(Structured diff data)
_ _ _ _ _ _ _

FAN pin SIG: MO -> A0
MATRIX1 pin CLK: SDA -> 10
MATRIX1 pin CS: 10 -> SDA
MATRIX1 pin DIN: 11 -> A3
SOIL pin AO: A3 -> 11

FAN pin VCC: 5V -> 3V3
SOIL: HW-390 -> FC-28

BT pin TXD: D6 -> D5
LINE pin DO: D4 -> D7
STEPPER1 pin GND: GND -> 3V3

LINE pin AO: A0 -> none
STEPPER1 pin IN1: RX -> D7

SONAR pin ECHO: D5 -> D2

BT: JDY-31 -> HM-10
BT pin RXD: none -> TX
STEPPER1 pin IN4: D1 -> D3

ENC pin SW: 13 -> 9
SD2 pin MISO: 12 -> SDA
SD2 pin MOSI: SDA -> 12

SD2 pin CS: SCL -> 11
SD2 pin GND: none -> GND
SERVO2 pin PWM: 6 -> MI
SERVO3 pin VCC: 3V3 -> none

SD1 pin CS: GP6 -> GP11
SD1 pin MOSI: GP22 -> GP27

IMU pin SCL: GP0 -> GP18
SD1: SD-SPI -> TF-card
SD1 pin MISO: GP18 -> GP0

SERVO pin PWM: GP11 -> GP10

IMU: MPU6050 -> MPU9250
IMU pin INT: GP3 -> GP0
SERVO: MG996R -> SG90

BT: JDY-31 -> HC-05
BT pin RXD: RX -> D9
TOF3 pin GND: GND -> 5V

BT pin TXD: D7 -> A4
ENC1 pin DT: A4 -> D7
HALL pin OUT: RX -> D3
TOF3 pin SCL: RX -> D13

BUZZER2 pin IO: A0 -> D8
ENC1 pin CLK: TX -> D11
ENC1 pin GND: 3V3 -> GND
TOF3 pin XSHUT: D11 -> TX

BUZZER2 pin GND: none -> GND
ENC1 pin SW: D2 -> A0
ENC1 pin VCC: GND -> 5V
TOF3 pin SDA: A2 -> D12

_ _ _ _ _ _ _

- _Activity_: Nothing is to be left out; every record above must be repeated exactly.

- _Your response_:
FAN pin SIG: MO -> A0
MATRIX1 pin CLK: SDA -> 10
MATRIX1 pin CS: 10 -> SDA
MATRIX1 pin DIN: 11 -> A3
SOIL pin AO: A3 -> 11

FAN pin VCC: 5V -> 3V3
SOIL: HW-390 -> FC-28

BT pin TXD: D6 -> D5
LINE pin DO: D4 -> D7
STEPPER1 pin GND: GND -> 3V3

LINE pin AO: A0 -> none
STEPPER1 pin IN1: RX -> D7

SONAR pin ECHO: D5 -> D2

BT: JDY-31 -> HM-10
BT pin RXD: none -> TX
STEPPER1 pin IN4: D1 -> D3

ENC pin SW: 13 -> 9
SD2 pin MISO: 12 -> SDA
SD2 pin MOSI: SDA -> 12

SD2 pin CS: SCL -> 11
SD2 pin GND: none -> GND
SERVO2 pin PWM: 6 -> MI
SERVO3 pin VCC: 3V3 -> none

SD1 pin CS: GP6 -> GP11
SD1 pin MOSI: GP22 -> GP27

IMU pin SCL: GP0 -> GP18
SD1: SD-SPI -> TF-card
SD1 pin MISO: GP18 -> GP0

SERVO pin PWM: GP11 -> GP10

IMU: MPU6050 -> MPU9250
IMU pin INT: GP3 -> GP0
SERVO: MG996R -> SG90

BT: JDY-31 -> HC-05
BT pin RXD: RX -> D9
TOF3 pin GND: GND -> 5V

BT pin TXD: D7 -> A4
ENC1 pin DT: A4 -> D7
HALL pin OUT: RX -> D3
TOF3 pin SCL: RX -> D13

BUZZER2 pin IO: A0 -> D8
ENC1 pin CLK: TX -> D11
ENC1 pin GND: 3V3 -> GND
TOF3 pin XSHUT: D11 -> TX

BUZZER2 pin GND: none -> GND
ENC1 pin SW: D2 -> A0
ENC1 pin VCC: GND -> 5V
TOF3 pin SDA: A2 -> D12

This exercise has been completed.